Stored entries

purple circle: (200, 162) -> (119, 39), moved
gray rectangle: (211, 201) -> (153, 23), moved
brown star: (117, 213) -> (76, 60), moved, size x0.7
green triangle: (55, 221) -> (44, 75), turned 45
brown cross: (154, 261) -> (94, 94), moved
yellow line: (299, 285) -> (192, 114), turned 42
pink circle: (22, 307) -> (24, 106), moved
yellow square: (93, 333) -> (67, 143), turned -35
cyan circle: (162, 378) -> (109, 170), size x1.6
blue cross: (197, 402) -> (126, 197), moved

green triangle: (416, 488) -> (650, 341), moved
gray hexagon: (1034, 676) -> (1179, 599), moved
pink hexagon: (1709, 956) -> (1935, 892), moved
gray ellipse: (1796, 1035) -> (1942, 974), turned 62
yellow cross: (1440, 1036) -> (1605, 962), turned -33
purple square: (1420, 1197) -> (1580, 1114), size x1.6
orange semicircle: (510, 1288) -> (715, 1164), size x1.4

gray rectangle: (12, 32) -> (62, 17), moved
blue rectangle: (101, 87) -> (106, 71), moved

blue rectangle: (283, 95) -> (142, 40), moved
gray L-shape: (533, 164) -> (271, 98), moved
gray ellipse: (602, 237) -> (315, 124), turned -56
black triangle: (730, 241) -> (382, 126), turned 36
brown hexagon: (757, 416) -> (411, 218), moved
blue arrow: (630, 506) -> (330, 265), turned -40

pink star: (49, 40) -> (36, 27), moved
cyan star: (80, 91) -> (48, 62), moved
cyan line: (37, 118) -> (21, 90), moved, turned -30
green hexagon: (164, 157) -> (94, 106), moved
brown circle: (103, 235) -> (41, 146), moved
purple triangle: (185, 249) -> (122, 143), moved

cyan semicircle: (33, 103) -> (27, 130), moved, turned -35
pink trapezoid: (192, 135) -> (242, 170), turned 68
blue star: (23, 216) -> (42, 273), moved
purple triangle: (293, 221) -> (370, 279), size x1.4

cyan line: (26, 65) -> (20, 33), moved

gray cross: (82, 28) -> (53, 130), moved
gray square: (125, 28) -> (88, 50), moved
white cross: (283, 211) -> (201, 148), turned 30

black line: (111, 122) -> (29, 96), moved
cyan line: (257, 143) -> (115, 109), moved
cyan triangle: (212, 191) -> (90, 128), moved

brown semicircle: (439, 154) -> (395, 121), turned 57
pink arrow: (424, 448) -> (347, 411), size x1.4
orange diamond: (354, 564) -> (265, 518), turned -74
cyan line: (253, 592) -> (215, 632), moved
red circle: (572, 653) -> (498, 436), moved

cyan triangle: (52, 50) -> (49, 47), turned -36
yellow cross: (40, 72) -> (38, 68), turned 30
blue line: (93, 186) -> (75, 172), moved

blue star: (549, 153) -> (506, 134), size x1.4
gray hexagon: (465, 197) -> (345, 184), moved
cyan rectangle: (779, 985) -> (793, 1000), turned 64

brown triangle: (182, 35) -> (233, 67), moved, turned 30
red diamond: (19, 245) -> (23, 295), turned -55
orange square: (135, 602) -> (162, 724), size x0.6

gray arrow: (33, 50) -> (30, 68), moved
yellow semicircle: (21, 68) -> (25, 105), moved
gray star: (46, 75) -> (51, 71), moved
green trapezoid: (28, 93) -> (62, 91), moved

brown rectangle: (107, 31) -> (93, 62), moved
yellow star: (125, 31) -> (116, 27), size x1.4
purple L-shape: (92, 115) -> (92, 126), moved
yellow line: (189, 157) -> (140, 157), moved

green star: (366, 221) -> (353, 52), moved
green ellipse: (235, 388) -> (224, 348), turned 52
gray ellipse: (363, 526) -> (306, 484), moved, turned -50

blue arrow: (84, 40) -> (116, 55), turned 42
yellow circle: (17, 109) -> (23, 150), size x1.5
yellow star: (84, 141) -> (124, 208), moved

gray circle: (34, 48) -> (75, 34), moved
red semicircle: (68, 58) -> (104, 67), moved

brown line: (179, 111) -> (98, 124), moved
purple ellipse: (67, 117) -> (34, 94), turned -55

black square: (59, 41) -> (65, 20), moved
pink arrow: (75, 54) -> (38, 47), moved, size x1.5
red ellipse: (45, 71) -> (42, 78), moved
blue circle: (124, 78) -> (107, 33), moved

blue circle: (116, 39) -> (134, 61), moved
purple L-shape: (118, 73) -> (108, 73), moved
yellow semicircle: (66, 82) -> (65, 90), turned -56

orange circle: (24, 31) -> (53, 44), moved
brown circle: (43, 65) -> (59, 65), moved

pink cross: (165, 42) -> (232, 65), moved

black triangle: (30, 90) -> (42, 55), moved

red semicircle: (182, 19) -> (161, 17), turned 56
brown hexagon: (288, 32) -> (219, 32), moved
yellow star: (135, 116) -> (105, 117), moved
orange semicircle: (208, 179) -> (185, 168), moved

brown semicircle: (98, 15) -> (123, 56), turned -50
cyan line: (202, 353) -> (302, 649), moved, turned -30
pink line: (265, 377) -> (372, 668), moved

▸ Task to carry out: In the entries above, restate word for word the lines between the one holding "yellow cross: (40, 72) -> (38, 68), turned 30" and the one holding "purple L-shape: (92, 115) -> (92, 126), moved", inclusive, and nothing besides.

▸ Exercise response:
yellow cross: (40, 72) -> (38, 68), turned 30
blue line: (93, 186) -> (75, 172), moved

blue star: (549, 153) -> (506, 134), size x1.4
gray hexagon: (465, 197) -> (345, 184), moved
cyan rectangle: (779, 985) -> (793, 1000), turned 64

brown triangle: (182, 35) -> (233, 67), moved, turned 30
red diamond: (19, 245) -> (23, 295), turned -55
orange square: (135, 602) -> (162, 724), size x0.6

gray arrow: (33, 50) -> (30, 68), moved
yellow semicircle: (21, 68) -> (25, 105), moved
gray star: (46, 75) -> (51, 71), moved
green trapezoid: (28, 93) -> (62, 91), moved

brown rectangle: (107, 31) -> (93, 62), moved
yellow star: (125, 31) -> (116, 27), size x1.4
purple L-shape: (92, 115) -> (92, 126), moved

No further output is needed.